• _Problem statement_
Type out each entry exactly.

[Records drawn from a dataset]
»»
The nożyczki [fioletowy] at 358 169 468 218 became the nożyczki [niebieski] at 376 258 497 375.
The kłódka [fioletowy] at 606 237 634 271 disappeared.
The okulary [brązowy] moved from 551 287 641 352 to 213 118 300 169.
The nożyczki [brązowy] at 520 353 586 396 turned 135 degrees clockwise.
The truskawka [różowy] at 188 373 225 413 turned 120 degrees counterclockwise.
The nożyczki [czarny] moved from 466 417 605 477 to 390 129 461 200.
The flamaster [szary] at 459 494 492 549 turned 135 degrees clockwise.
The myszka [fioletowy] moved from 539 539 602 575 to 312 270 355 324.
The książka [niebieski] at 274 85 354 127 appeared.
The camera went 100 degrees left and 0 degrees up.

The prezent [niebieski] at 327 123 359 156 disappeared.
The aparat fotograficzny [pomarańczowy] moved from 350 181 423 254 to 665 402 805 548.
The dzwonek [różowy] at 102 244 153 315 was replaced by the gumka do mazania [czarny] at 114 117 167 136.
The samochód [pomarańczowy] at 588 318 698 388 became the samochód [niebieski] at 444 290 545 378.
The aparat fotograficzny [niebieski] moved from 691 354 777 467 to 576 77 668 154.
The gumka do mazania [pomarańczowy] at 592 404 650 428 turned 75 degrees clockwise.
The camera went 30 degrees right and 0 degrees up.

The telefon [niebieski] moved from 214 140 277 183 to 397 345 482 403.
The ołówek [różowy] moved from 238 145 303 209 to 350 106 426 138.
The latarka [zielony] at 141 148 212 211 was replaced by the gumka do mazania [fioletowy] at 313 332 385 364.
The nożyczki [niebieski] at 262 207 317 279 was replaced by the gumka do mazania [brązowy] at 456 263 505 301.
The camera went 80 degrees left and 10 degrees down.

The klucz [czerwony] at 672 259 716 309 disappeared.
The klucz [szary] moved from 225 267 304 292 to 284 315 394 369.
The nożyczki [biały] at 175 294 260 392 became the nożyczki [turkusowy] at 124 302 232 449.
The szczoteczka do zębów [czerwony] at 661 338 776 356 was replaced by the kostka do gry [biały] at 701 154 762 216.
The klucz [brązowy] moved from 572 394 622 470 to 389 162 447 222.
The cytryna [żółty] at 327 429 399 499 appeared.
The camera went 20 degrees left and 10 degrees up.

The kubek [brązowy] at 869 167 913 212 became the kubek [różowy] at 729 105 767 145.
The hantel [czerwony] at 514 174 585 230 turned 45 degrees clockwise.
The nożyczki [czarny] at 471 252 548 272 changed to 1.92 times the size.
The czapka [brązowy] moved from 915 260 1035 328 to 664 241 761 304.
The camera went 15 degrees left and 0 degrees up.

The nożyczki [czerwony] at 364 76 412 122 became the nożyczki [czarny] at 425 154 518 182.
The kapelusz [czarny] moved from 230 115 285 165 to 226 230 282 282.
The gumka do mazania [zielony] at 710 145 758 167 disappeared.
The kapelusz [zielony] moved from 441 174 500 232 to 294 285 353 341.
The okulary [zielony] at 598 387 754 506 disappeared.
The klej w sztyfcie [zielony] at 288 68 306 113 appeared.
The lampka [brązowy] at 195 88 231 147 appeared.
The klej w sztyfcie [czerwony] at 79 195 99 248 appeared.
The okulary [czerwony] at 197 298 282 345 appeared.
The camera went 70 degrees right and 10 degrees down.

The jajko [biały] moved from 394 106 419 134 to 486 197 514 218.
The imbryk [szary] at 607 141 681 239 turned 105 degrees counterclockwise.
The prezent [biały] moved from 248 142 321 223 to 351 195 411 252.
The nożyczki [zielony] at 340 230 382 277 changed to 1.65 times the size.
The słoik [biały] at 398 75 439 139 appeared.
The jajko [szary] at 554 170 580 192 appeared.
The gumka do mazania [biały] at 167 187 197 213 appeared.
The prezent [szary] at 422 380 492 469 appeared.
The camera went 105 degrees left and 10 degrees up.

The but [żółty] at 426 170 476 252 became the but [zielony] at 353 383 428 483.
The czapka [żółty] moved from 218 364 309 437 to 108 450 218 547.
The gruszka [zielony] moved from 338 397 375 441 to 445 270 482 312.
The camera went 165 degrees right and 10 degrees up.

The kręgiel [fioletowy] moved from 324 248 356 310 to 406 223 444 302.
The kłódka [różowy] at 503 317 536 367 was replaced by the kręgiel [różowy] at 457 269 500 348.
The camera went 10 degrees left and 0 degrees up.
««
• _Response_
The nożyczki [fioletowy] at 358 169 468 218 became the nożyczki [niebieski] at 376 258 497 375.
The kłódka [fioletowy] at 606 237 634 271 disappeared.
The okulary [brązowy] moved from 551 287 641 352 to 213 118 300 169.
The nożyczki [brązowy] at 520 353 586 396 turned 135 degrees clockwise.
The truskawka [różowy] at 188 373 225 413 turned 120 degrees counterclockwise.
The nożyczki [czarny] moved from 466 417 605 477 to 390 129 461 200.
The flamaster [szary] at 459 494 492 549 turned 135 degrees clockwise.
The myszka [fioletowy] moved from 539 539 602 575 to 312 270 355 324.
The książka [niebieski] at 274 85 354 127 appeared.
The camera went 100 degrees left and 0 degrees up.

The prezent [niebieski] at 327 123 359 156 disappeared.
The aparat fotograficzny [pomarańczowy] moved from 350 181 423 254 to 665 402 805 548.
The dzwonek [różowy] at 102 244 153 315 was replaced by the gumka do mazania [czarny] at 114 117 167 136.
The samochód [pomarańczowy] at 588 318 698 388 became the samochód [niebieski] at 444 290 545 378.
The aparat fotograficzny [niebieski] moved from 691 354 777 467 to 576 77 668 154.
The gumka do mazania [pomarańczowy] at 592 404 650 428 turned 75 degrees clockwise.
The camera went 30 degrees right and 0 degrees up.

The telefon [niebieski] moved from 214 140 277 183 to 397 345 482 403.
The ołówek [różowy] moved from 238 145 303 209 to 350 106 426 138.
The latarka [zielony] at 141 148 212 211 was replaced by the gumka do mazania [fioletowy] at 313 332 385 364.
The nożyczki [niebieski] at 262 207 317 279 was replaced by the gumka do mazania [brązowy] at 456 263 505 301.
The camera went 80 degrees left and 10 degrees down.

The klucz [czerwony] at 672 259 716 309 disappeared.
The klucz [szary] moved from 225 267 304 292 to 284 315 394 369.
The nożyczki [biały] at 175 294 260 392 became the nożyczki [turkusowy] at 124 302 232 449.
The szczoteczka do zębów [czerwony] at 661 338 776 356 was replaced by the kostka do gry [biały] at 701 154 762 216.
The klucz [brązowy] moved from 572 394 622 470 to 389 162 447 222.
The cytryna [żółty] at 327 429 399 499 appeared.
The camera went 20 degrees left and 10 degrees up.

The kubek [brązowy] at 869 167 913 212 became the kubek [różowy] at 729 105 767 145.
The hantel [czerwony] at 514 174 585 230 turned 45 degrees clockwise.
The nożyczki [czarny] at 471 252 548 272 changed to 1.92 times the size.
The czapka [brązowy] moved from 915 260 1035 328 to 664 241 761 304.
The camera went 15 degrees left and 0 degrees up.

The nożyczki [czerwony] at 364 76 412 122 became the nożyczki [czarny] at 425 154 518 182.
The kapelusz [czarny] moved from 230 115 285 165 to 226 230 282 282.
The gumka do mazania [zielony] at 710 145 758 167 disappeared.
The kapelusz [zielony] moved from 441 174 500 232 to 294 285 353 341.
The okulary [zielony] at 598 387 754 506 disappeared.
The klej w sztyfcie [zielony] at 288 68 306 113 appeared.
The lampka [brązowy] at 195 88 231 147 appeared.
The klej w sztyfcie [czerwony] at 79 195 99 248 appeared.
The okulary [czerwony] at 197 298 282 345 appeared.
The camera went 70 degrees right and 10 degrees down.

The jajko [biały] moved from 394 106 419 134 to 486 197 514 218.
The imbryk [szary] at 607 141 681 239 turned 105 degrees counterclockwise.
The prezent [biały] moved from 248 142 321 223 to 351 195 411 252.
The nożyczki [zielony] at 340 230 382 277 changed to 1.65 times the size.
The słoik [biały] at 398 75 439 139 appeared.
The jajko [szary] at 554 170 580 192 appeared.
The gumka do mazania [biały] at 167 187 197 213 appeared.
The prezent [szary] at 422 380 492 469 appeared.
The camera went 105 degrees left and 10 degrees up.

The but [żółty] at 426 170 476 252 became the but [zielony] at 353 383 428 483.
The czapka [żółty] moved from 218 364 309 437 to 108 450 218 547.
The gruszka [zielony] moved from 338 397 375 441 to 445 270 482 312.
The camera went 165 degrees right and 10 degrees up.

The kręgiel [fioletowy] moved from 324 248 356 310 to 406 223 444 302.
The kłódka [różowy] at 503 317 536 367 was replaced by the kręgiel [różowy] at 457 269 500 348.
The camera went 10 degrees left and 0 degrees up.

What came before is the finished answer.